▶ [ASSIGNMENT]
Within the material below, locate the line with "pink arrow: (193, 130)" and the line with "yellow line: (425, 334) -> (275, 262), moved", then return those two lines and all lines between them, exactly as written.

___ LISTED RECORDS

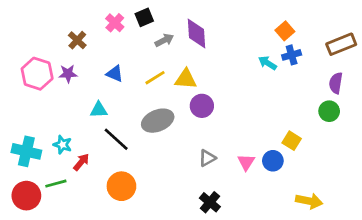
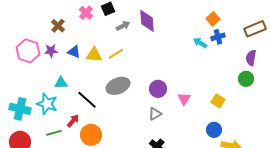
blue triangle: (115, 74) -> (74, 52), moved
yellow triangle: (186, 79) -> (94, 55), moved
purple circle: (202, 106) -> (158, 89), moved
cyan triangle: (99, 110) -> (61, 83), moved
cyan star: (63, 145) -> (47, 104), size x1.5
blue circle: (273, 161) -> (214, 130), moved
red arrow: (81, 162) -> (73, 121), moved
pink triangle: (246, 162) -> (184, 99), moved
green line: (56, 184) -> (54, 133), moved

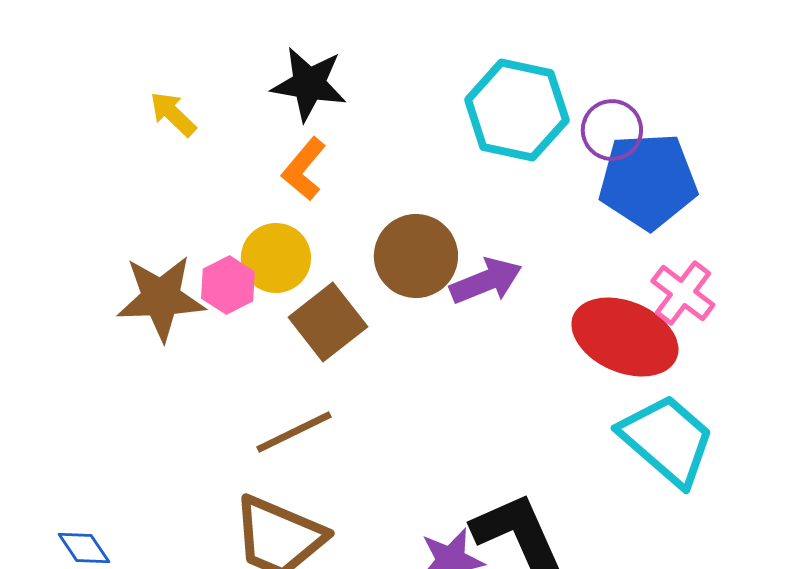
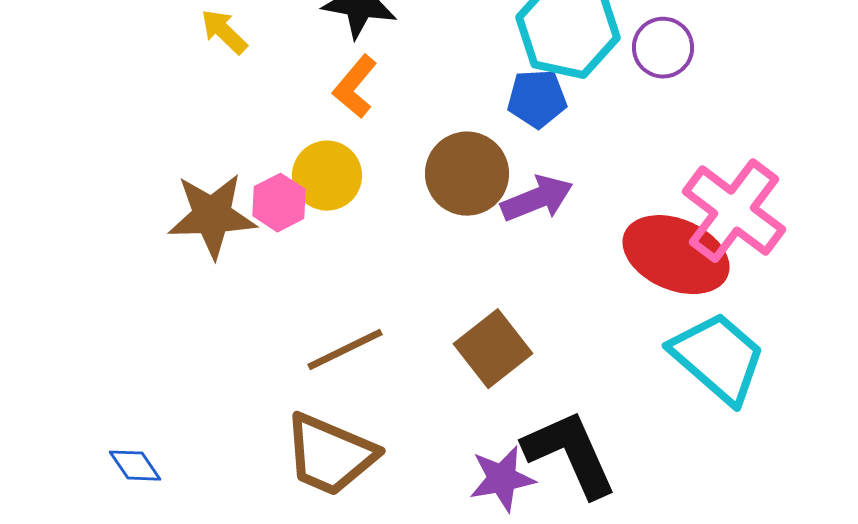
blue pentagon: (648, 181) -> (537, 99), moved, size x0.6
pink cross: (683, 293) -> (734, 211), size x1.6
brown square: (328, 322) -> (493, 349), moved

______
___ LISTED RECORDS

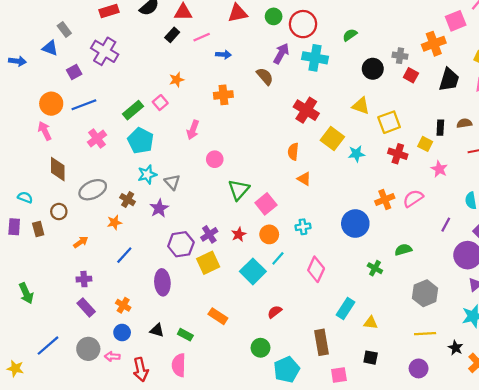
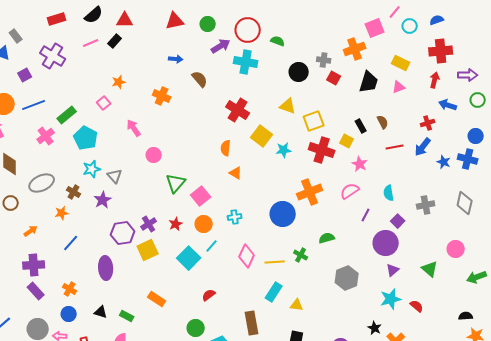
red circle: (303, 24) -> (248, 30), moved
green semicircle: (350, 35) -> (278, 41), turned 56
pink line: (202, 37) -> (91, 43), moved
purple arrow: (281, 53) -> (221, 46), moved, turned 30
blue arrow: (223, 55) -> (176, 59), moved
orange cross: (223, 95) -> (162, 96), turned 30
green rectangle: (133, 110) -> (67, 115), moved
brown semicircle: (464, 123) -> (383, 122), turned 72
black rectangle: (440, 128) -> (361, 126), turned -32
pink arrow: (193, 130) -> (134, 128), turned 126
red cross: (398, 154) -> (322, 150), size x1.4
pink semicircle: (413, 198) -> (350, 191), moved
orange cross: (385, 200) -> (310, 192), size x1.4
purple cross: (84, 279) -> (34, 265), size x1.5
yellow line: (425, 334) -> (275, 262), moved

______

▶ [ANSWER FOR THIS EXERCISE]
pink arrow: (193, 130) -> (134, 128), turned 126
red cross: (398, 154) -> (322, 150), size x1.4
pink semicircle: (413, 198) -> (350, 191), moved
orange cross: (385, 200) -> (310, 192), size x1.4
purple cross: (84, 279) -> (34, 265), size x1.5
yellow line: (425, 334) -> (275, 262), moved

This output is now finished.